- [Task directions]:
Every line of the material is to be transcribed verbatim, with images omitted.

(Beginning of Dataset content)

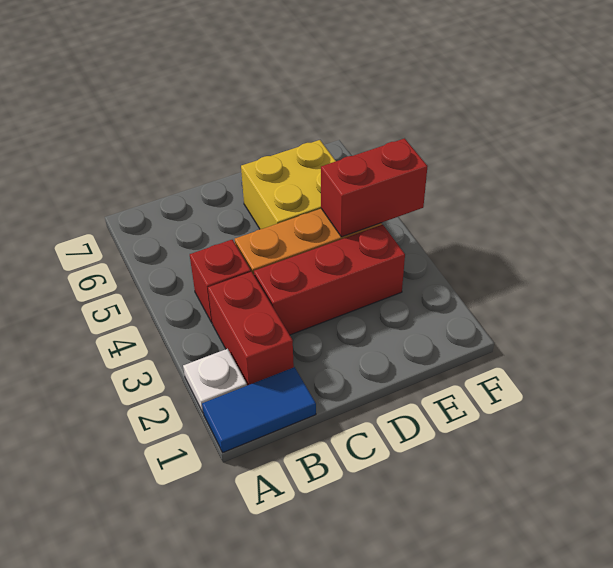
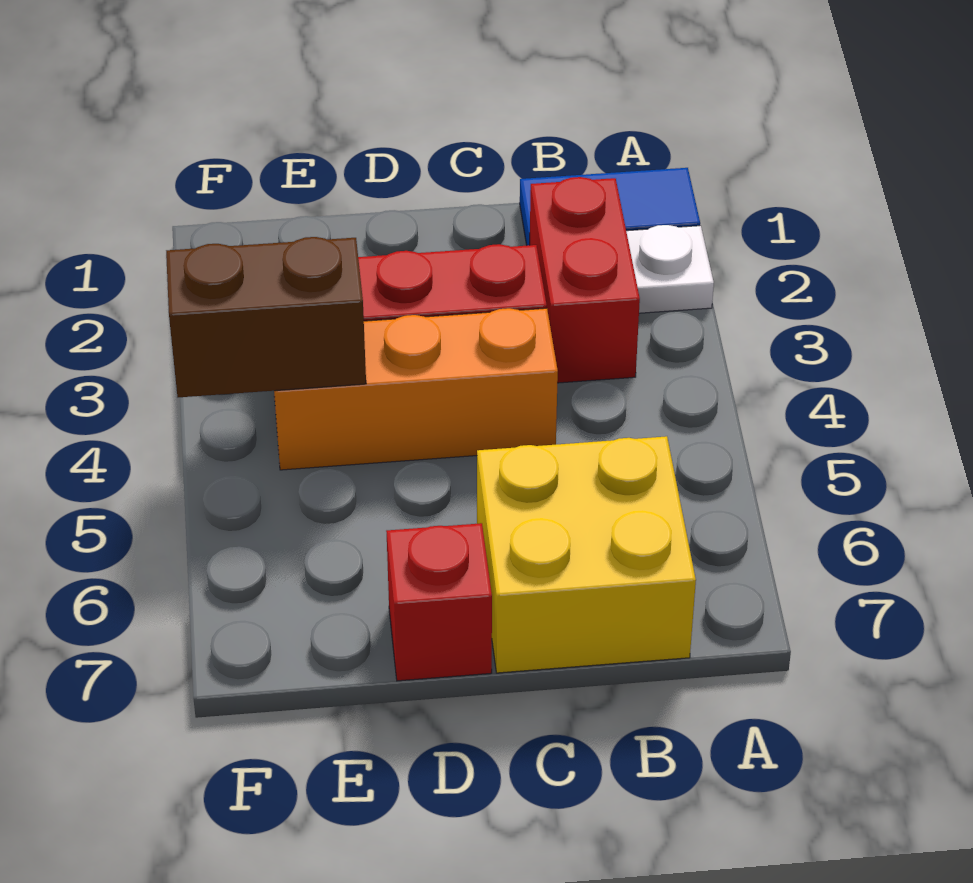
red brick B4 level 1 -> red brick D7 level 1
yellow brick D5:E6 level 1 -> yellow brick B6:C7 level 1
red brick E4:F4 level 2 -> brown brick E4:F4 level 2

(End of Dataset content)

- [Answer space]:
red brick B4 level 1 -> red brick D7 level 1
yellow brick D5:E6 level 1 -> yellow brick B6:C7 level 1
red brick E4:F4 level 2 -> brown brick E4:F4 level 2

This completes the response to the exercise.